**Required work**
Ignoring the images, restate the records below word for word.

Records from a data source
==========
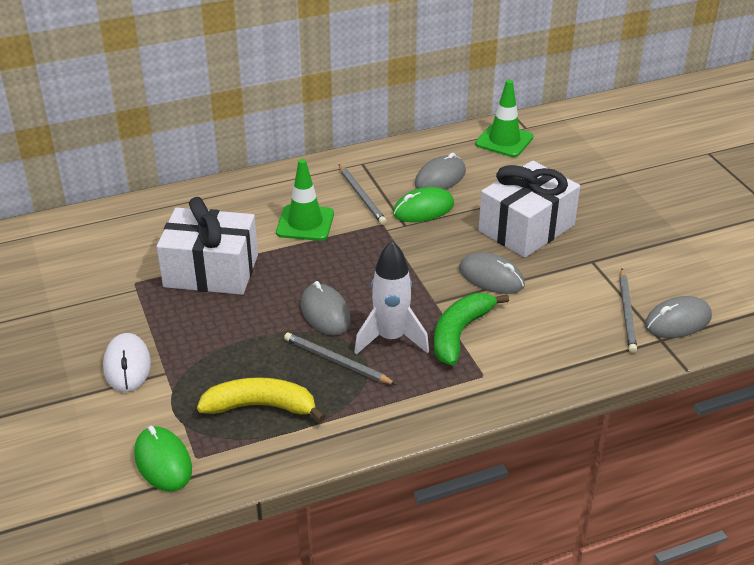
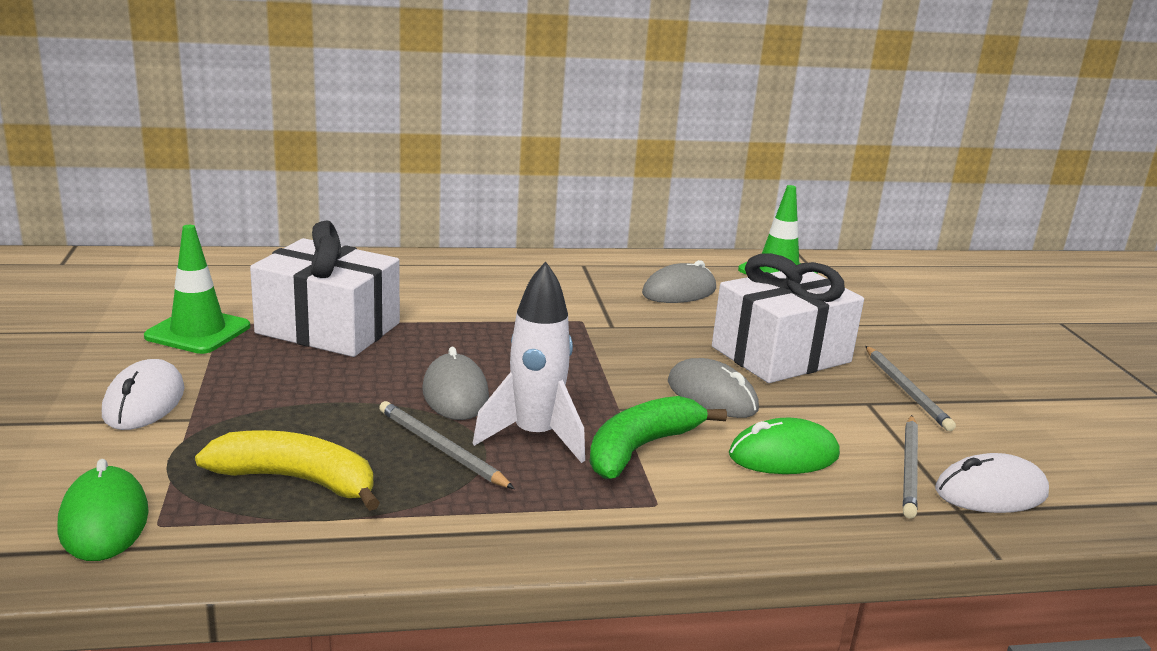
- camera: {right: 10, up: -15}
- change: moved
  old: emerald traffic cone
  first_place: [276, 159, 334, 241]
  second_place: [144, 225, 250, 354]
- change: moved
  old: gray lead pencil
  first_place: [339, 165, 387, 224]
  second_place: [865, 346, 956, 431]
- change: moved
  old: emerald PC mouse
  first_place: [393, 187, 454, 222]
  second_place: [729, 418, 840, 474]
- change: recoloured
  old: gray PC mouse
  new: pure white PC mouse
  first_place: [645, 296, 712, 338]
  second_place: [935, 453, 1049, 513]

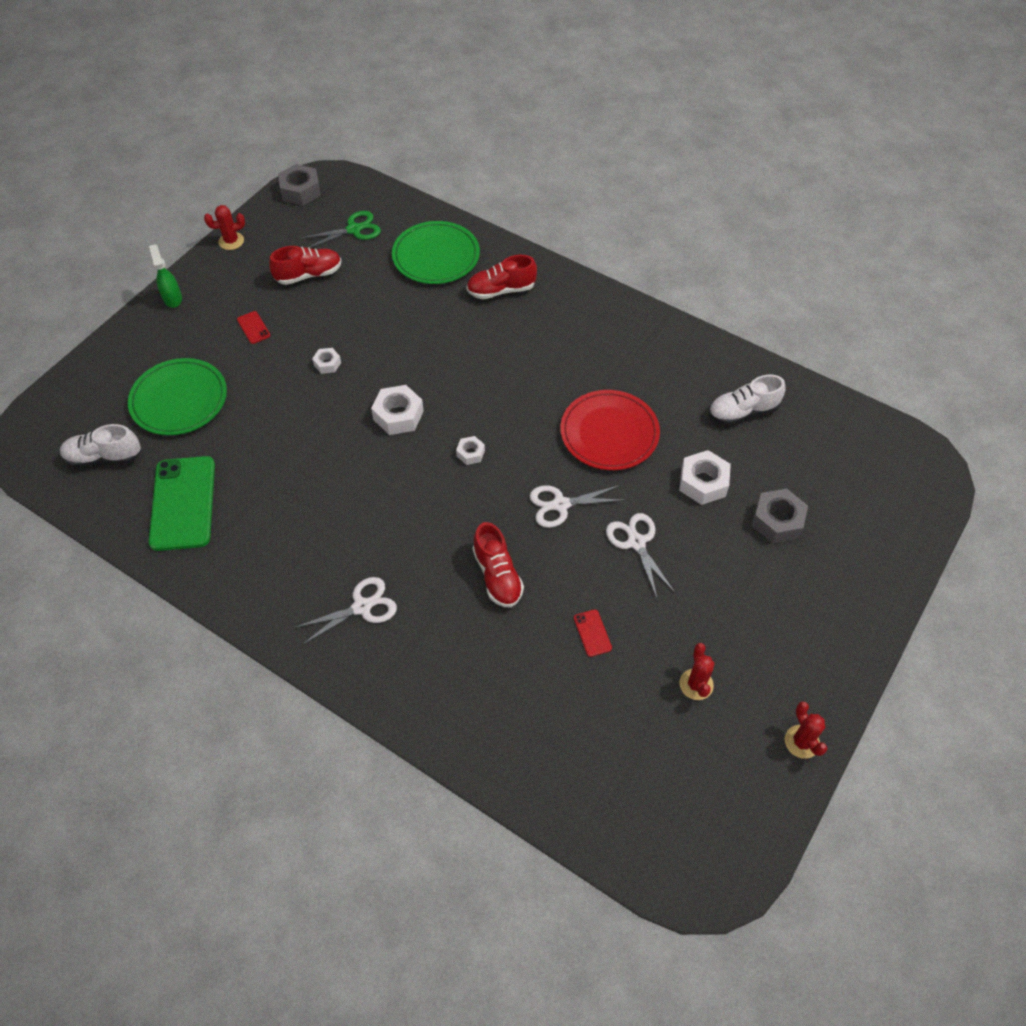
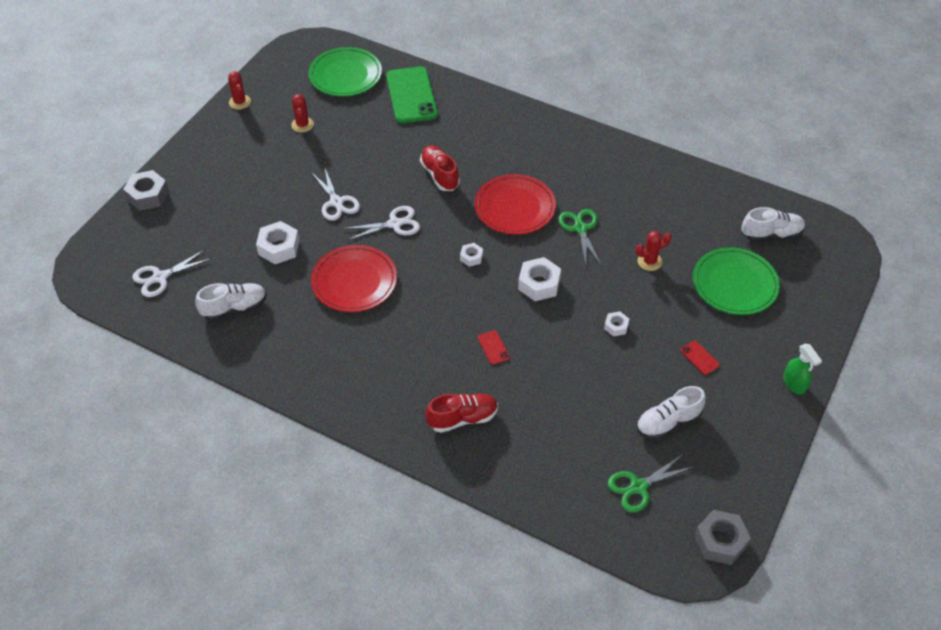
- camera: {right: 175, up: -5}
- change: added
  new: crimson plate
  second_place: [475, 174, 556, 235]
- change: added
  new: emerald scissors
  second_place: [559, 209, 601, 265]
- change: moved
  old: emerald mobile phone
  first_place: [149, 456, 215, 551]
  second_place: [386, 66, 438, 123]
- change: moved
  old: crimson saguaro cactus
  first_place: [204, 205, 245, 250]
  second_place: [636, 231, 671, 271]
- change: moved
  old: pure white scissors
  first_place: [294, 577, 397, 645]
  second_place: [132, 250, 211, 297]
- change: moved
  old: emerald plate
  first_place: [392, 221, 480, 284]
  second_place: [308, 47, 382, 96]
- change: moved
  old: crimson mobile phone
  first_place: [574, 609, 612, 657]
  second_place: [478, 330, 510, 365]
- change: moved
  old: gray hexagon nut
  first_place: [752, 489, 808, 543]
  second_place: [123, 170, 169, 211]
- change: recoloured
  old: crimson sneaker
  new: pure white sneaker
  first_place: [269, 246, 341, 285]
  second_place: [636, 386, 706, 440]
==========
**Reply to the task**
- camera: {right: 10, up: -15}
- change: moved
  old: emerald traffic cone
  first_place: [276, 159, 334, 241]
  second_place: [144, 225, 250, 354]
- change: moved
  old: gray lead pencil
  first_place: [339, 165, 387, 224]
  second_place: [865, 346, 956, 431]
- change: moved
  old: emerald PC mouse
  first_place: [393, 187, 454, 222]
  second_place: [729, 418, 840, 474]
- change: recoloured
  old: gray PC mouse
  new: pure white PC mouse
  first_place: [645, 296, 712, 338]
  second_place: [935, 453, 1049, 513]

- camera: {right: 175, up: -5}
- change: added
  new: crimson plate
  second_place: [475, 174, 556, 235]
- change: added
  new: emerald scissors
  second_place: [559, 209, 601, 265]
- change: moved
  old: emerald mobile phone
  first_place: [149, 456, 215, 551]
  second_place: [386, 66, 438, 123]
- change: moved
  old: crimson saguaro cactus
  first_place: [204, 205, 245, 250]
  second_place: [636, 231, 671, 271]
- change: moved
  old: pure white scissors
  first_place: [294, 577, 397, 645]
  second_place: [132, 250, 211, 297]
- change: moved
  old: emerald plate
  first_place: [392, 221, 480, 284]
  second_place: [308, 47, 382, 96]
- change: moved
  old: crimson mobile phone
  first_place: [574, 609, 612, 657]
  second_place: [478, 330, 510, 365]
- change: moved
  old: gray hexagon nut
  first_place: [752, 489, 808, 543]
  second_place: [123, 170, 169, 211]
- change: recoloured
  old: crimson sneaker
  new: pure white sneaker
  first_place: [269, 246, 341, 285]
  second_place: [636, 386, 706, 440]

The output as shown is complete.